Task description
From the entries that follow, copy exactly the lines beginning at the line holding "yellow brick J4" and continuing through the line holding "none -> lime brick L10:L12 level 1".

Records supplied

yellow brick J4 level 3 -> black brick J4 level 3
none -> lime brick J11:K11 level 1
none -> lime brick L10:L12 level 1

* * *

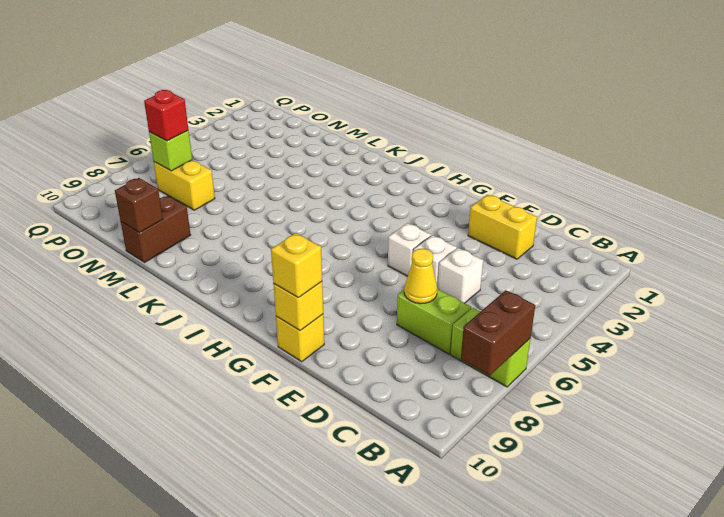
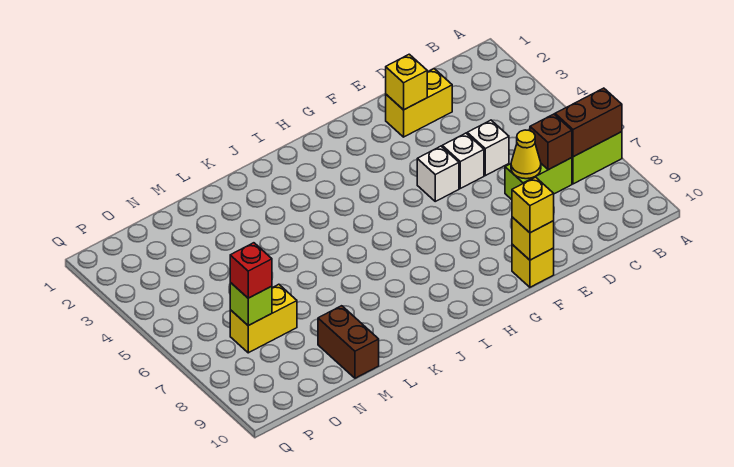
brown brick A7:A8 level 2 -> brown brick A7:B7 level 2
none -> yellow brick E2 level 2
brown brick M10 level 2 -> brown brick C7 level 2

Response for this exercise
yellow brick J4 level 3 -> black brick J4 level 3
none -> lime brick J11:K11 level 1
none -> lime brick L10:L12 level 1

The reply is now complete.